RECORDS TO USE -
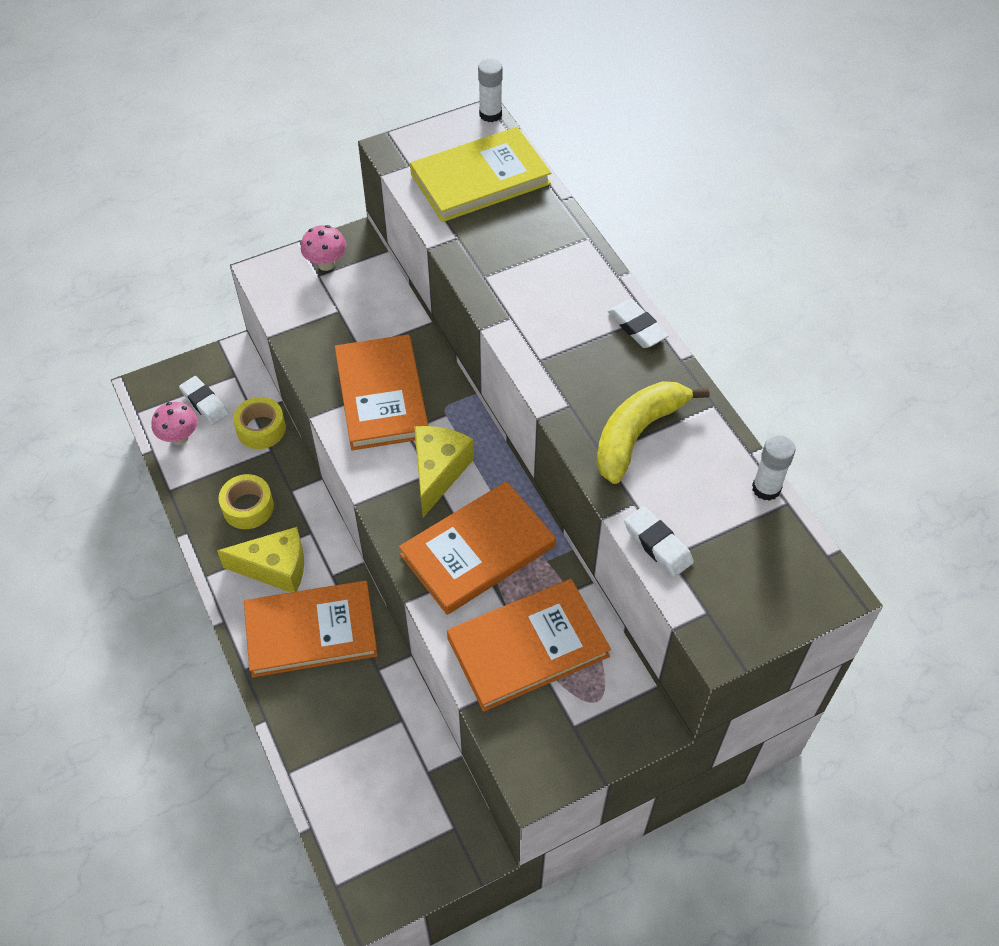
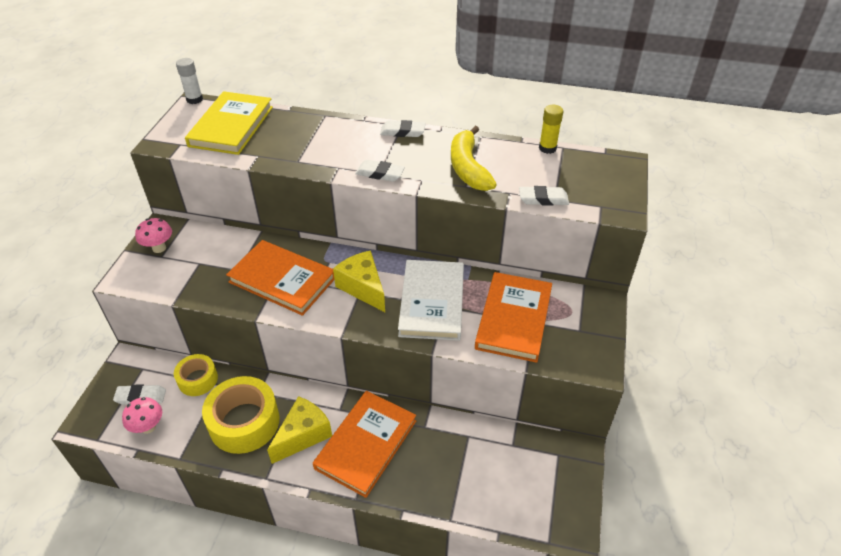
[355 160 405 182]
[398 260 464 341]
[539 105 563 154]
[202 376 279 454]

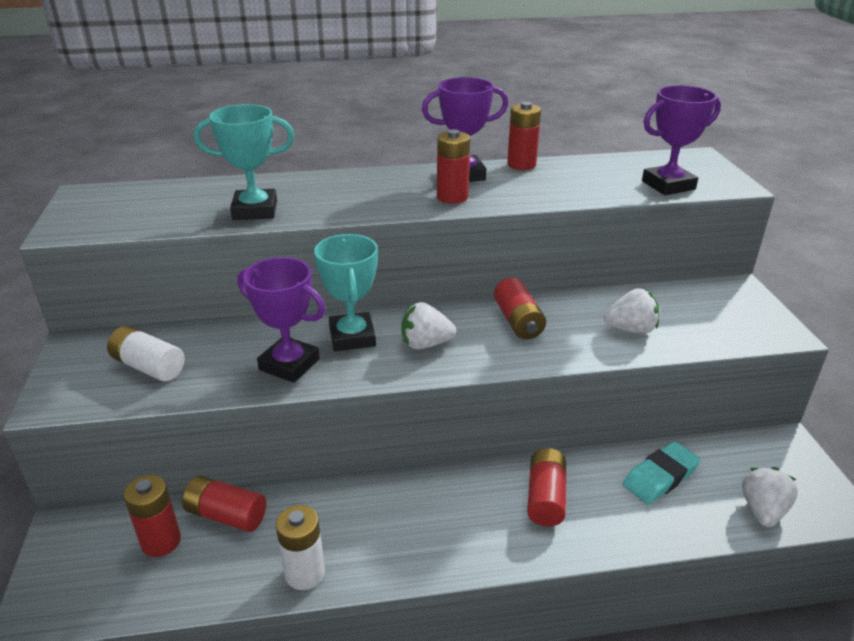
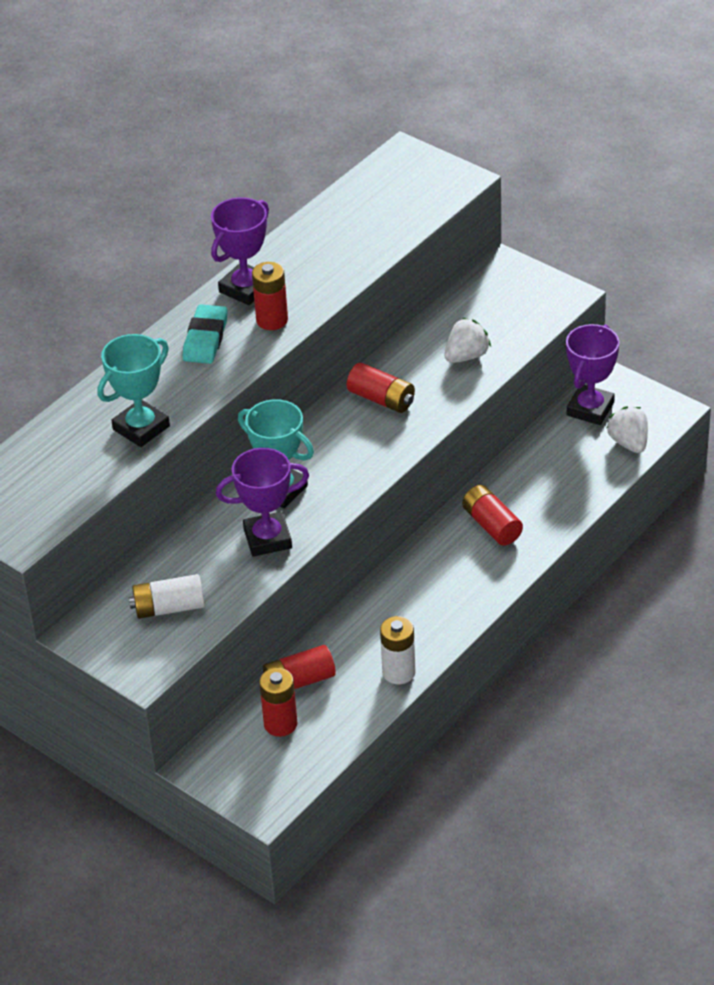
[401 302 456 350] (first image)
[507 102 541 170] (first image)
[183 304 228 364]
[566 324 619 425]

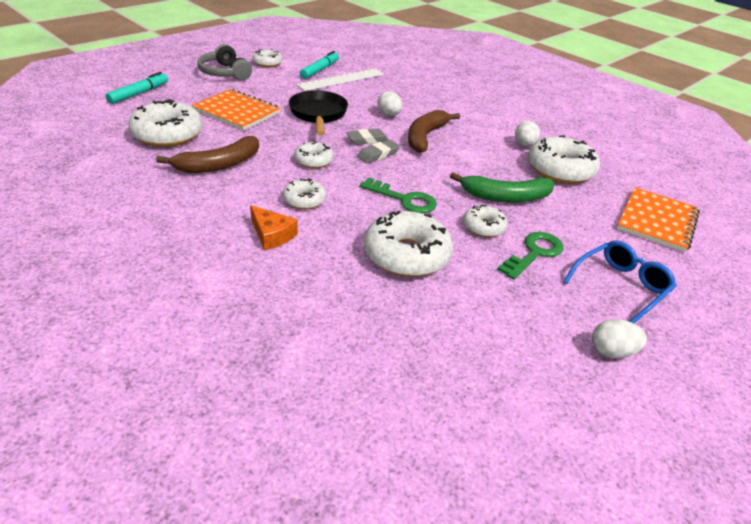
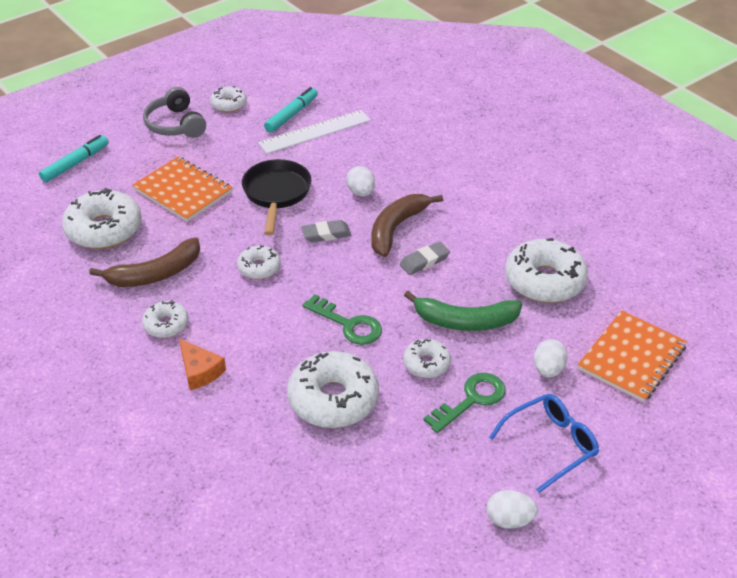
[142 301 189 338]
[400 242 450 275]
[534 339 568 378]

AIM OF THE EXERCISE -
All lines above in which the word "first" occurs should be identified and copied.

FINAL ANSWER -
[401 302 456 350] (first image)
[507 102 541 170] (first image)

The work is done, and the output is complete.